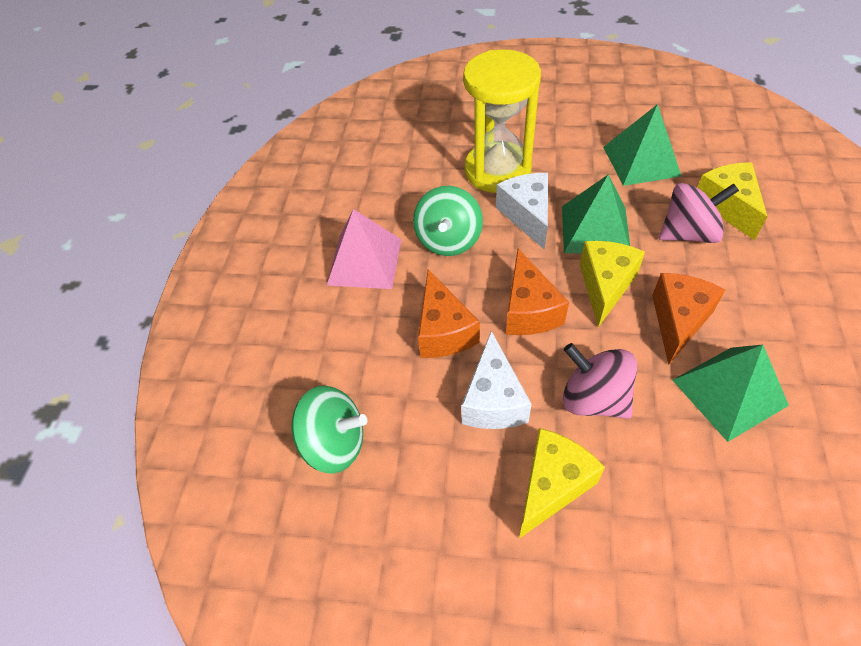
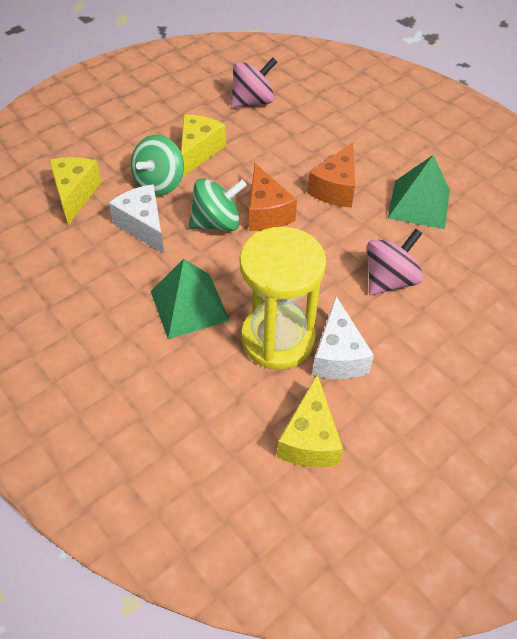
green pyramid: 3 -> 2
orange cheese: 3 -> 2
pink pyramid: 1 -> 0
****************************************
### Work to complete
Without the pictures, transcribe the listing above exactly.

### Your response
green pyramid: 3 -> 2
orange cheese: 3 -> 2
pink pyramid: 1 -> 0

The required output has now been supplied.